▸ **Records shown**
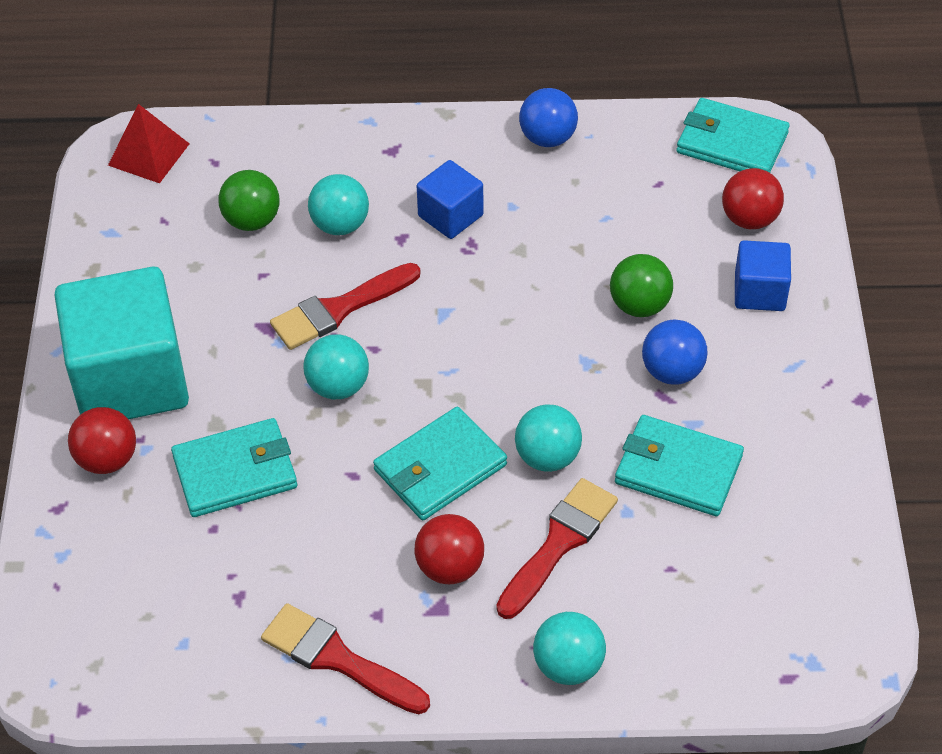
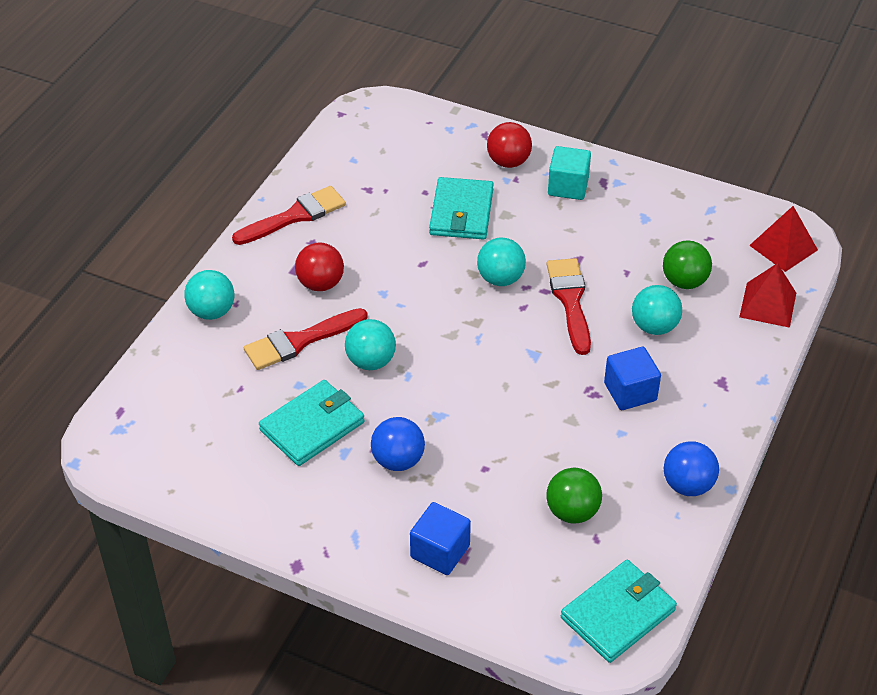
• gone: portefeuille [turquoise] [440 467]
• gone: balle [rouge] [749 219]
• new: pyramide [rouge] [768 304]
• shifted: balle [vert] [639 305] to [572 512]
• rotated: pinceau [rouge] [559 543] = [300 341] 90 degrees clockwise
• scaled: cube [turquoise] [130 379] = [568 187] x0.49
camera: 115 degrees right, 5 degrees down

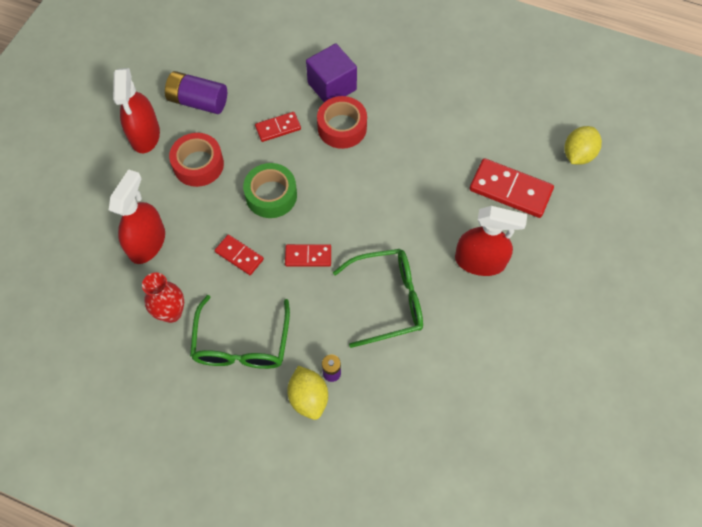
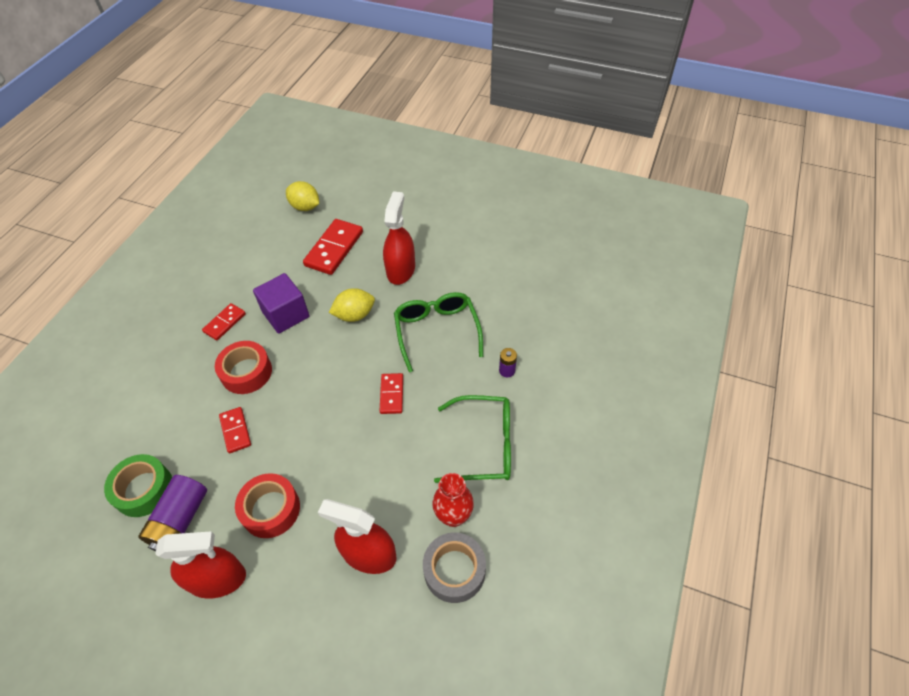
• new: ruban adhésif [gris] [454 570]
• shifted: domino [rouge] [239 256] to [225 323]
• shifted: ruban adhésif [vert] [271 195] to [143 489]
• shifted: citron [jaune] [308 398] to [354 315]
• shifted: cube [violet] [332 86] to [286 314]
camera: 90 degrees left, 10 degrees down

▸ **Assignment**
All lines from the one with "to [225 323]" to the end of the entries above are to be written out exactly, the first and last included.

▸ **Task output**
• shifted: domino [rouge] [239 256] to [225 323]
• shifted: ruban adhésif [vert] [271 195] to [143 489]
• shifted: citron [jaune] [308 398] to [354 315]
• shifted: cube [violet] [332 86] to [286 314]
camera: 90 degrees left, 10 degrees down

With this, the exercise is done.